■ Listed entries ■
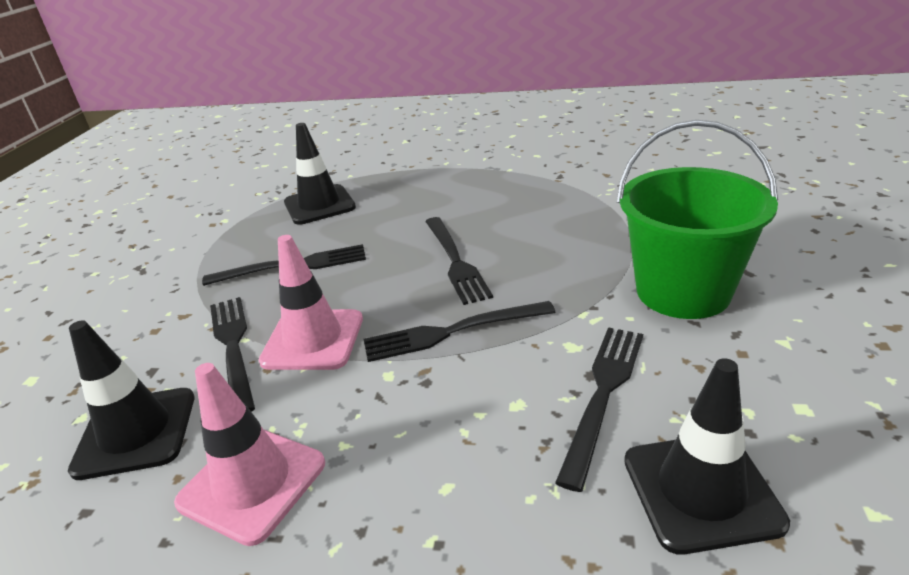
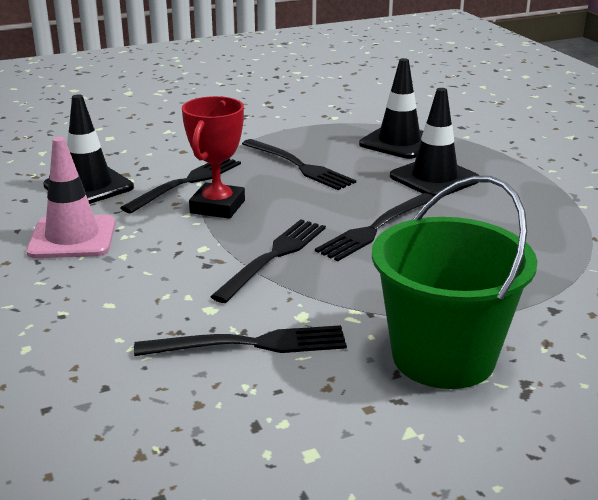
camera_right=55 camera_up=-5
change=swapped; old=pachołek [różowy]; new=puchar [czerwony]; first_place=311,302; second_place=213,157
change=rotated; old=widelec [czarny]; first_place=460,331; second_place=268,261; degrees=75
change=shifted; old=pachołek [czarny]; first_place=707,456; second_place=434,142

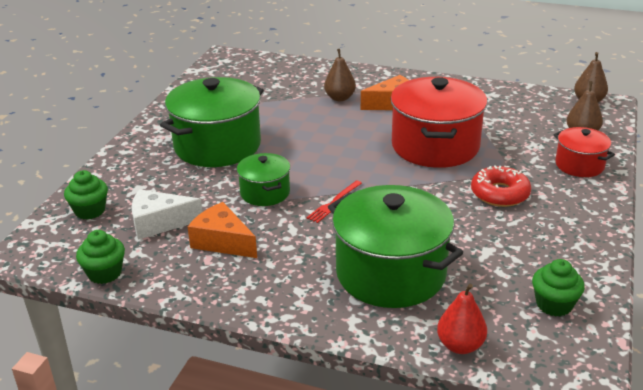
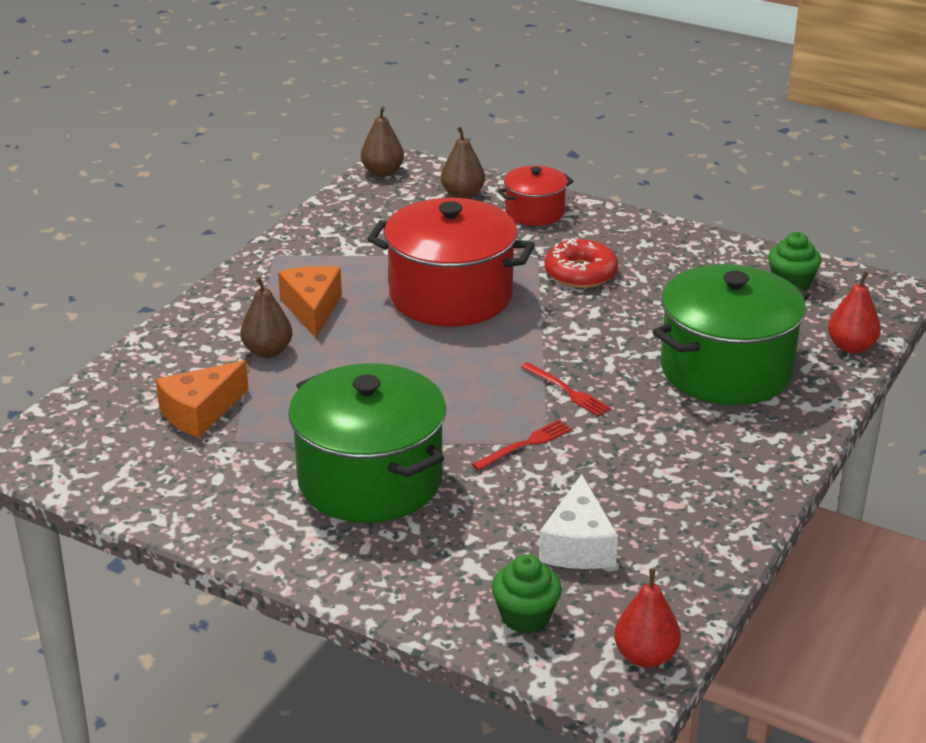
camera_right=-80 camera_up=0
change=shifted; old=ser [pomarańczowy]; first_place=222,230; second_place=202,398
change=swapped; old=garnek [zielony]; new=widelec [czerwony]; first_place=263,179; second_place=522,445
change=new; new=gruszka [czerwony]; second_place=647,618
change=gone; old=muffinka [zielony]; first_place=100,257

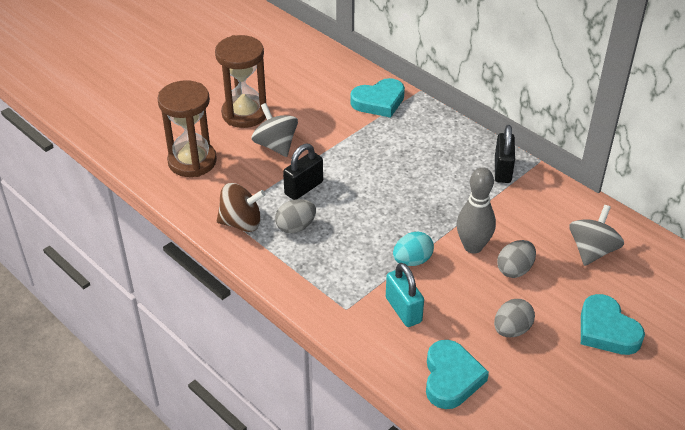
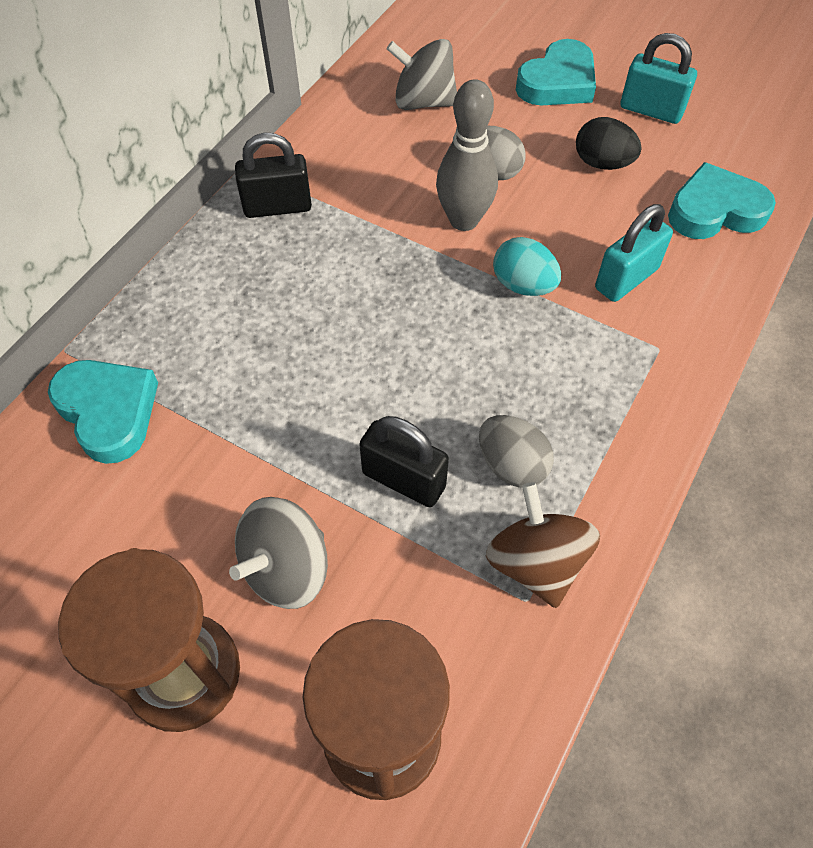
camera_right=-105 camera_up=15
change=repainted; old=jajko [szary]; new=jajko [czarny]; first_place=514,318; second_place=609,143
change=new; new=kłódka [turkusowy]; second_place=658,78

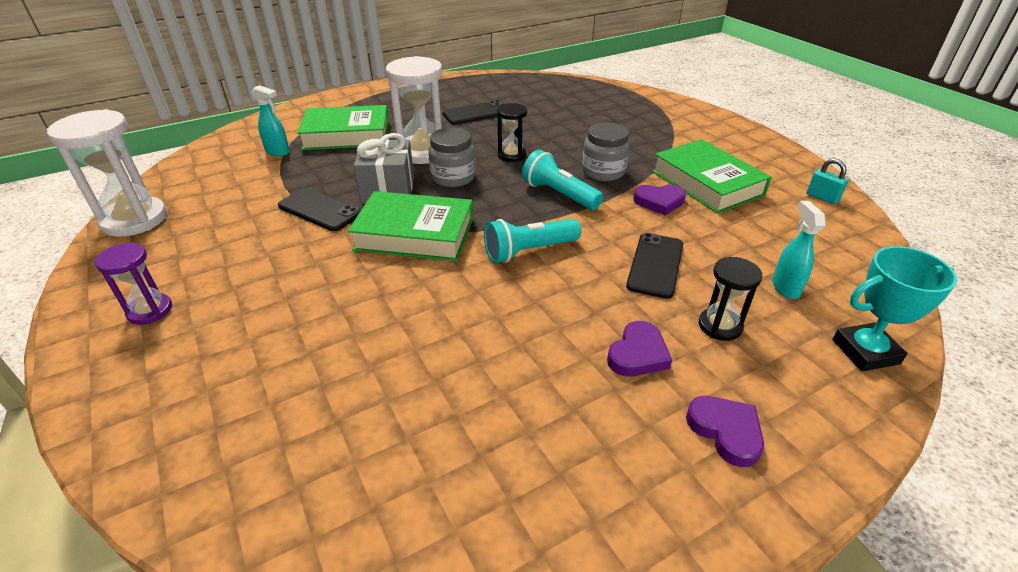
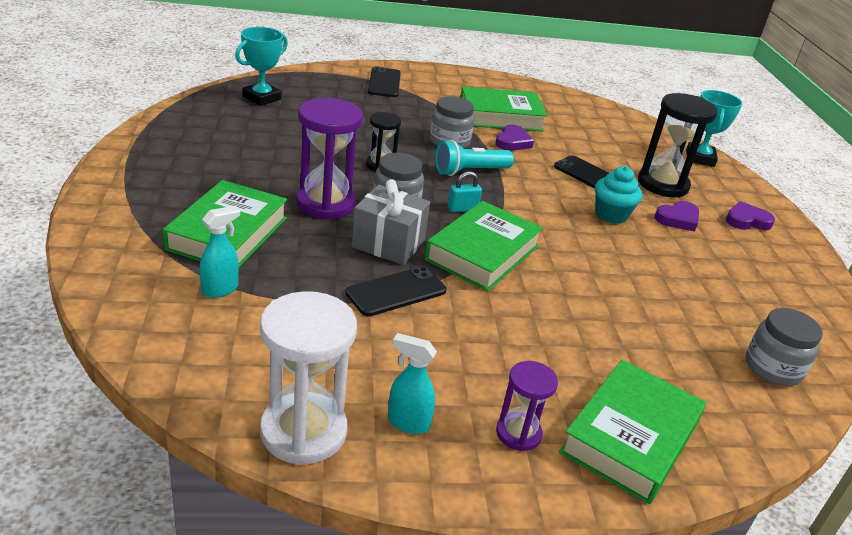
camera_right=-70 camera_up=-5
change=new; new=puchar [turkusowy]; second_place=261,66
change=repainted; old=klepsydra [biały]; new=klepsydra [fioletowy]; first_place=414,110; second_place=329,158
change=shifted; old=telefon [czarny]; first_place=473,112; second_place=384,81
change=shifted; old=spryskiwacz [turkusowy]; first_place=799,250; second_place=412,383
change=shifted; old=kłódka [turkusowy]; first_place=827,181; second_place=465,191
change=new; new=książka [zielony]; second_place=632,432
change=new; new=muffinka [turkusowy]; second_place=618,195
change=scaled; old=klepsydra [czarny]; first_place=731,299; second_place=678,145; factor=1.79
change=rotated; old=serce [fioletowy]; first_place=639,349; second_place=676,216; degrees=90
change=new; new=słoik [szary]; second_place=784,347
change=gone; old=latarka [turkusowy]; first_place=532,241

■ Exercise objective ■
Copy out exactly the lines from the line with "change=new; new=książka [zielony];" to the end of the listing, including both of those lines, and give nothing else.

■ Response to this task ■
change=new; new=książka [zielony]; second_place=632,432
change=new; new=muffinka [turkusowy]; second_place=618,195
change=scaled; old=klepsydra [czarny]; first_place=731,299; second_place=678,145; factor=1.79
change=rotated; old=serce [fioletowy]; first_place=639,349; second_place=676,216; degrees=90
change=new; new=słoik [szary]; second_place=784,347
change=gone; old=latarka [turkusowy]; first_place=532,241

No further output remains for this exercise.